Stored items from a collection:
========================

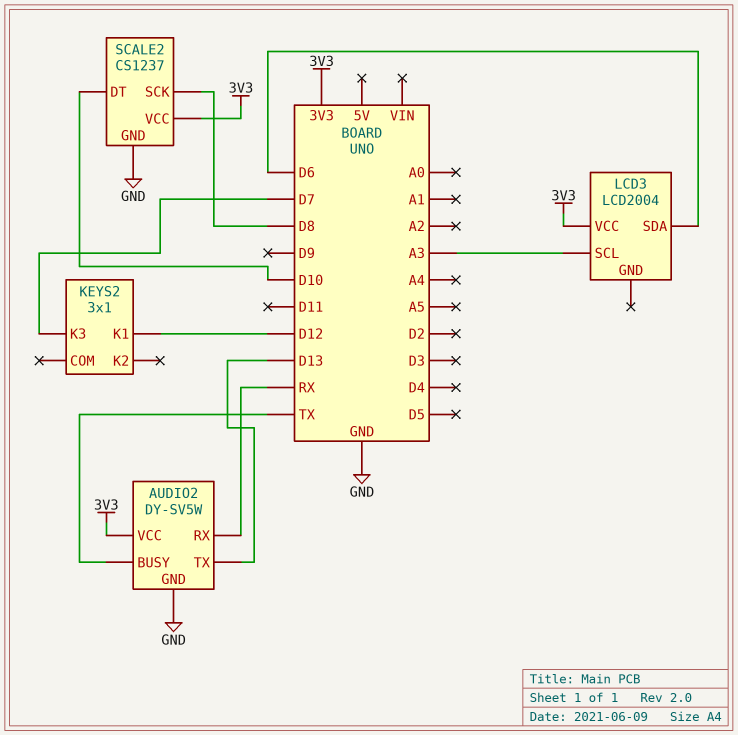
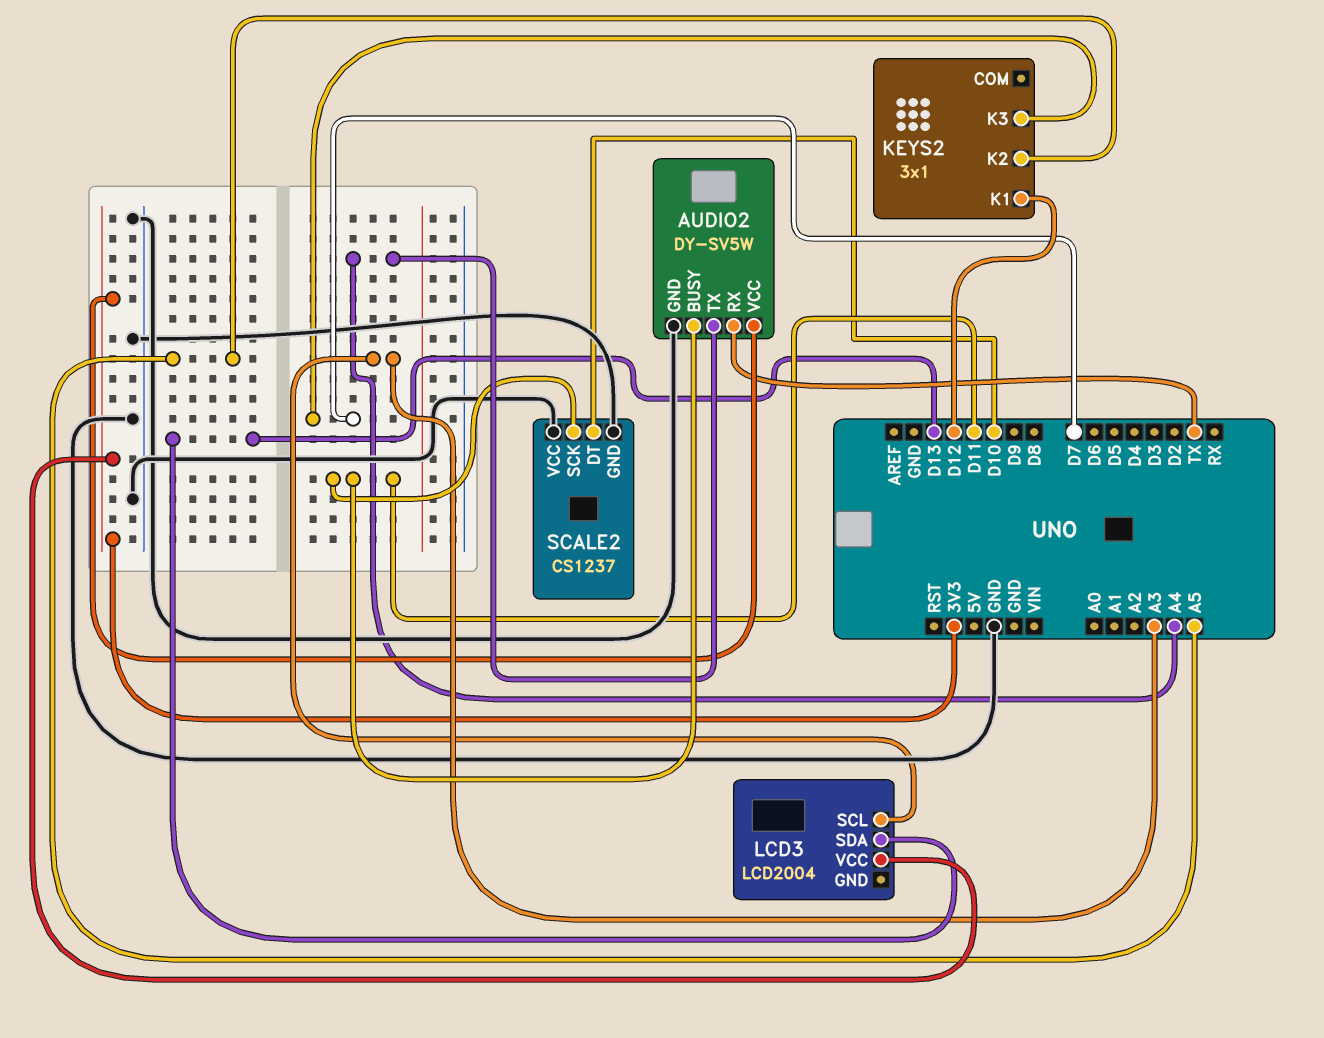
AUDIO2 pin BUSY: TX -> D11
AUDIO2 pin RX: RX -> TX
AUDIO2 pin TX: D13 -> A4
KEYS2 pin K2: none -> A5
LCD3 pin SDA: D6 -> D13
SCALE2 pin SCK: D8 -> D11
SCALE2 pin VCC: 3V3 -> GND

========================

Output the full set of records above without changing a word, and drop the images.

#### [EXERCISE RESPONSE]
AUDIO2 pin BUSY: TX -> D11
AUDIO2 pin RX: RX -> TX
AUDIO2 pin TX: D13 -> A4
KEYS2 pin K2: none -> A5
LCD3 pin SDA: D6 -> D13
SCALE2 pin SCK: D8 -> D11
SCALE2 pin VCC: 3V3 -> GND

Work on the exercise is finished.